- Task requirements -
Down to the last line, retype the records below exactly and skip the pictures.

- Information -
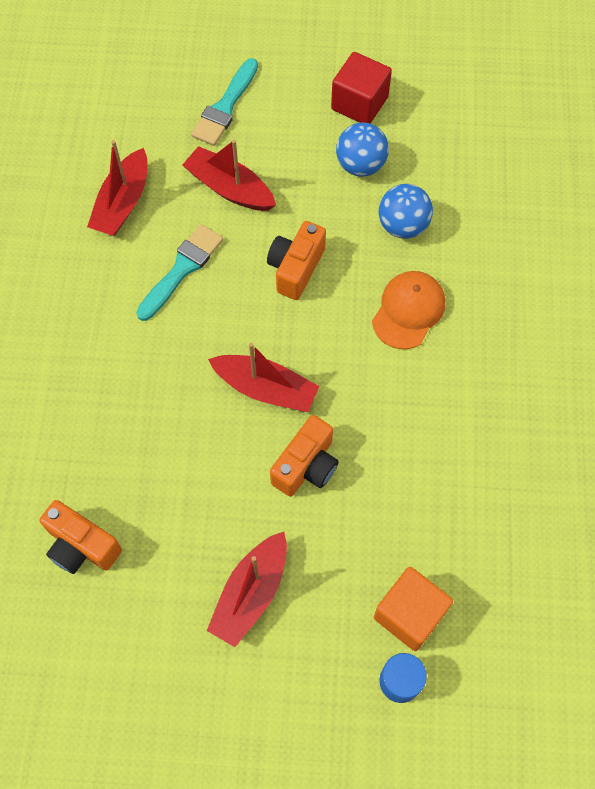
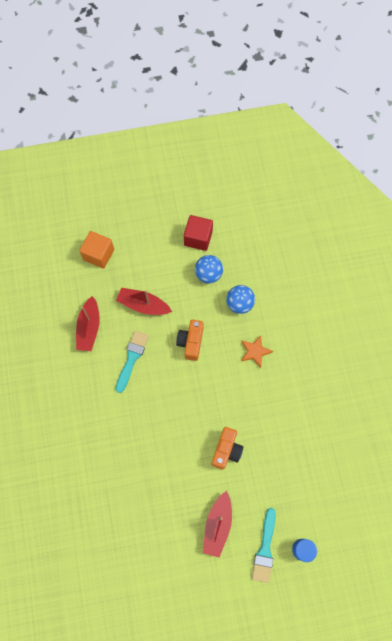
camera: 15 degrees left, 5 degrees up
(81, 546) = (125, 524): orange camera -> none
(225, 107) = (127, 258): turquoise brush -> turquoise brush (265, 549)
(266, 388) = (194, 414): red boat -> none
(408, 311) = (255, 351): orange cap -> orange star
(409, 614) = (298, 514): orange cube -> orange cube (99, 255)

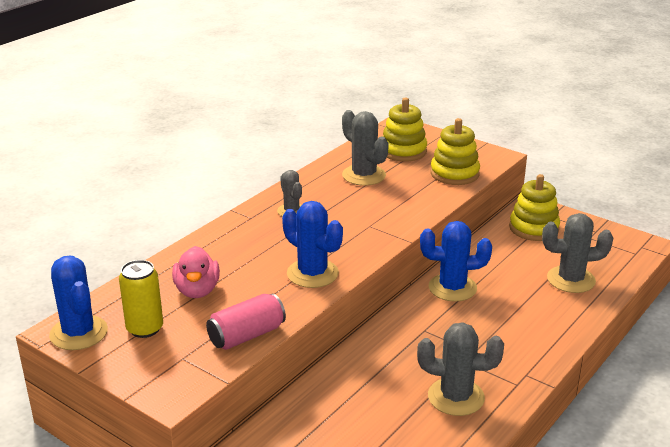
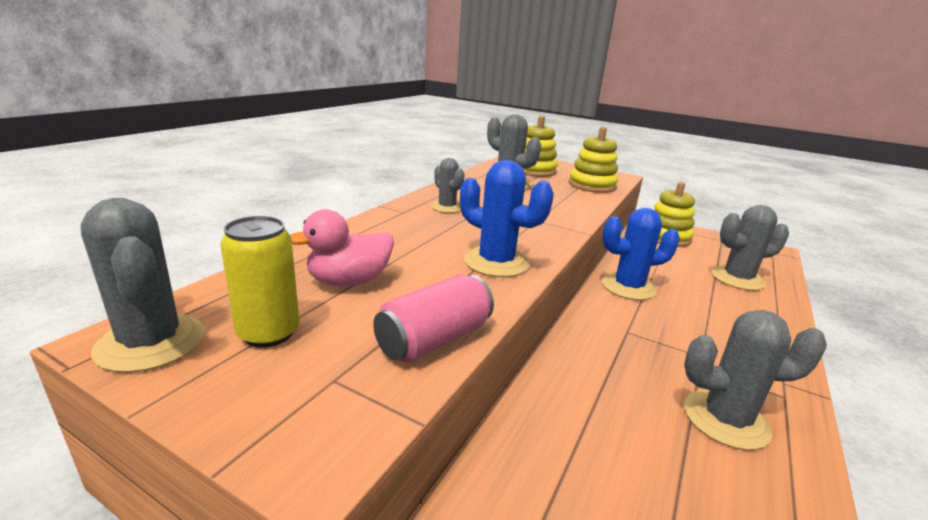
camera: 10 degrees left, 5 degrees down
(79, 333) = (151, 343): blue cactus -> grey cactus
(197, 290) = (349, 281): pink duck -> pink duck turned 75 degrees clockwise

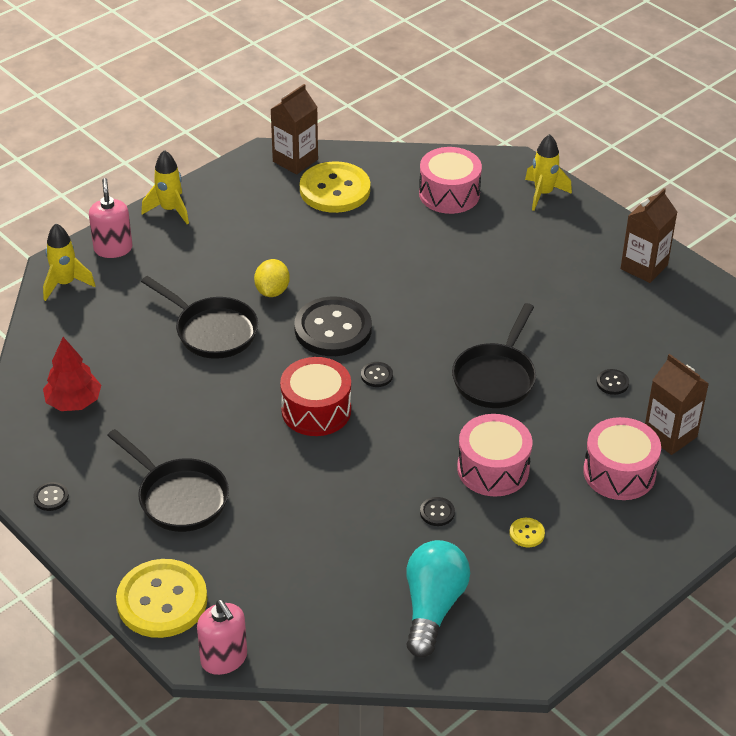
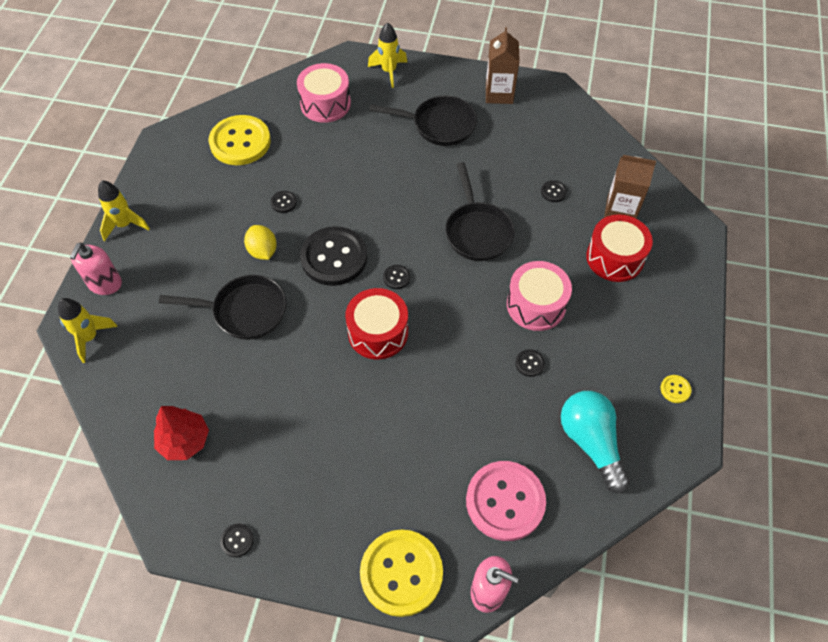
camera: 35 degrees left, 15 degrees up
(113, 248) = (105, 284): pink soap dispenser -> pink soap dispenser turned 120 degrees counterclockwise
(178, 497) = (338, 472): black pan -> black pan (439, 125)
(295, 160) = (190, 133): brown carton -> none
(304, 604) = (505, 501): none -> pink button
(328, 260) = (283, 202): none -> black button
(527, 533) = (599, 342): yellow button -> yellow button (675, 389)
(619, 472) = (615, 258): pink drum -> red drum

- Solution to the exercise -
camera: 15 degrees left, 5 degrees up
(81, 546) = (125, 524): orange camera -> none
(225, 107) = (127, 258): turquoise brush -> turquoise brush (265, 549)
(266, 388) = (194, 414): red boat -> none
(408, 311) = (255, 351): orange cap -> orange star
(409, 614) = (298, 514): orange cube -> orange cube (99, 255)

camera: 10 degrees left, 5 degrees down
(79, 333) = (151, 343): blue cactus -> grey cactus
(197, 290) = (349, 281): pink duck -> pink duck turned 75 degrees clockwise

camera: 35 degrees left, 15 degrees up
(113, 248) = (105, 284): pink soap dispenser -> pink soap dispenser turned 120 degrees counterclockwise
(178, 497) = (338, 472): black pan -> black pan (439, 125)
(295, 160) = (190, 133): brown carton -> none
(304, 604) = (505, 501): none -> pink button
(328, 260) = (283, 202): none -> black button
(527, 533) = (599, 342): yellow button -> yellow button (675, 389)
(619, 472) = (615, 258): pink drum -> red drum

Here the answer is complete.